§ About this exercise
Please copy, exactly as they appear below, the lines from the one containing "(921, 308) = (494, 169): pink" through the one containing "(1049, 359) = (556, 156): none".

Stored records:
------------

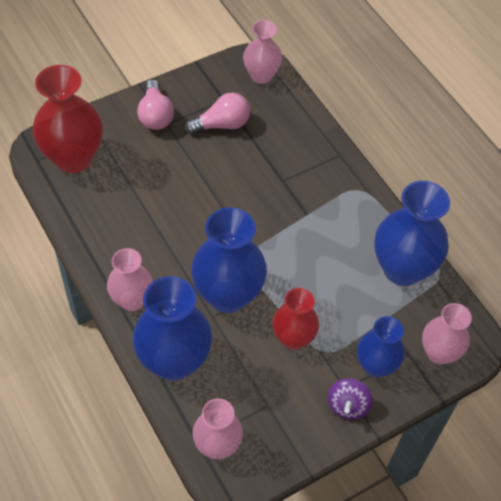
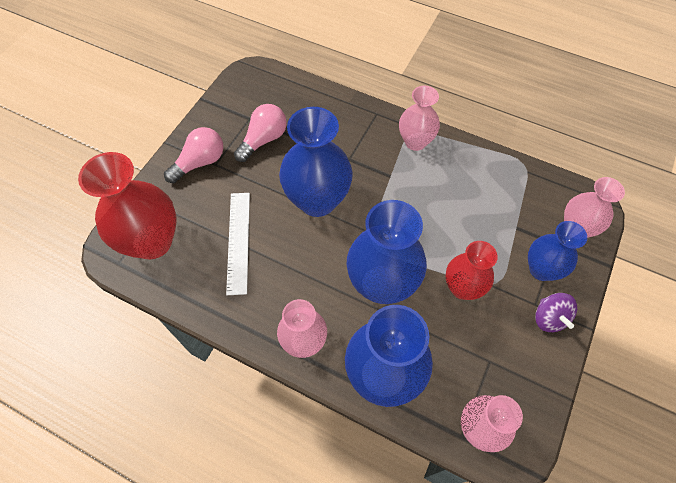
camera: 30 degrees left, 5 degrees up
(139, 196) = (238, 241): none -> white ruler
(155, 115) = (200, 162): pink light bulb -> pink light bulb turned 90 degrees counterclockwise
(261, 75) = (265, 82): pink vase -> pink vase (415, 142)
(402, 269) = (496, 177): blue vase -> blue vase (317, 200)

------------

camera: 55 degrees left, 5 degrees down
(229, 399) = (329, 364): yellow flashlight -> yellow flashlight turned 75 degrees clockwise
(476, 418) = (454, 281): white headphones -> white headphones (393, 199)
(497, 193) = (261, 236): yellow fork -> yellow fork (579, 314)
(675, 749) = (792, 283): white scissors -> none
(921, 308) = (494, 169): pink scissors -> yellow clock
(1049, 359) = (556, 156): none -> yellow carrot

------------

§ Result
(921, 308) = (494, 169): pink scissors -> yellow clock
(1049, 359) = (556, 156): none -> yellow carrot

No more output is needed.